_Task statement_: Retyping the records exactly is the whole task.

_Data listing_:
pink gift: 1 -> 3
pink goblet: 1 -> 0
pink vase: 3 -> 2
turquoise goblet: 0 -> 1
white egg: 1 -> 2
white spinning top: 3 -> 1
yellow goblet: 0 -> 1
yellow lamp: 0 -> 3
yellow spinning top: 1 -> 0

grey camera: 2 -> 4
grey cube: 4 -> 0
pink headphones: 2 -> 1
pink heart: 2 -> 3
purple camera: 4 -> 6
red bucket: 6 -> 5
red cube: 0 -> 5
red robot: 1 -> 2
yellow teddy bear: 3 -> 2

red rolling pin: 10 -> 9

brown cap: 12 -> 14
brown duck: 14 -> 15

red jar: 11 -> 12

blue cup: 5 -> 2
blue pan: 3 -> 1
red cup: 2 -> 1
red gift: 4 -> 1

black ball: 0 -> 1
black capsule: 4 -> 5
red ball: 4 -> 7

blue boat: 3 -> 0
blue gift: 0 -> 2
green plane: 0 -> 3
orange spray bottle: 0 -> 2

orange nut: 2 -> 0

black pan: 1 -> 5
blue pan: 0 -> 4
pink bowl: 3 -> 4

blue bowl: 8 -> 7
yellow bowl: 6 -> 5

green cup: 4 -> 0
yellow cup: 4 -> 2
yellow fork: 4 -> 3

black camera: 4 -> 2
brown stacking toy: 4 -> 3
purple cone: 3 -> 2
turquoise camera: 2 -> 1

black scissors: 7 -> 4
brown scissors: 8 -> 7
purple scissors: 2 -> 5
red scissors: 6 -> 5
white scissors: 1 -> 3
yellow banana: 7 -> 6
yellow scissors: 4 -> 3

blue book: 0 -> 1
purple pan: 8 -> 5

_Response area_:
pink gift: 1 -> 3
pink goblet: 1 -> 0
pink vase: 3 -> 2
turquoise goblet: 0 -> 1
white egg: 1 -> 2
white spinning top: 3 -> 1
yellow goblet: 0 -> 1
yellow lamp: 0 -> 3
yellow spinning top: 1 -> 0

grey camera: 2 -> 4
grey cube: 4 -> 0
pink headphones: 2 -> 1
pink heart: 2 -> 3
purple camera: 4 -> 6
red bucket: 6 -> 5
red cube: 0 -> 5
red robot: 1 -> 2
yellow teddy bear: 3 -> 2

red rolling pin: 10 -> 9

brown cap: 12 -> 14
brown duck: 14 -> 15

red jar: 11 -> 12

blue cup: 5 -> 2
blue pan: 3 -> 1
red cup: 2 -> 1
red gift: 4 -> 1

black ball: 0 -> 1
black capsule: 4 -> 5
red ball: 4 -> 7

blue boat: 3 -> 0
blue gift: 0 -> 2
green plane: 0 -> 3
orange spray bottle: 0 -> 2

orange nut: 2 -> 0

black pan: 1 -> 5
blue pan: 0 -> 4
pink bowl: 3 -> 4

blue bowl: 8 -> 7
yellow bowl: 6 -> 5

green cup: 4 -> 0
yellow cup: 4 -> 2
yellow fork: 4 -> 3

black camera: 4 -> 2
brown stacking toy: 4 -> 3
purple cone: 3 -> 2
turquoise camera: 2 -> 1

black scissors: 7 -> 4
brown scissors: 8 -> 7
purple scissors: 2 -> 5
red scissors: 6 -> 5
white scissors: 1 -> 3
yellow banana: 7 -> 6
yellow scissors: 4 -> 3

blue book: 0 -> 1
purple pan: 8 -> 5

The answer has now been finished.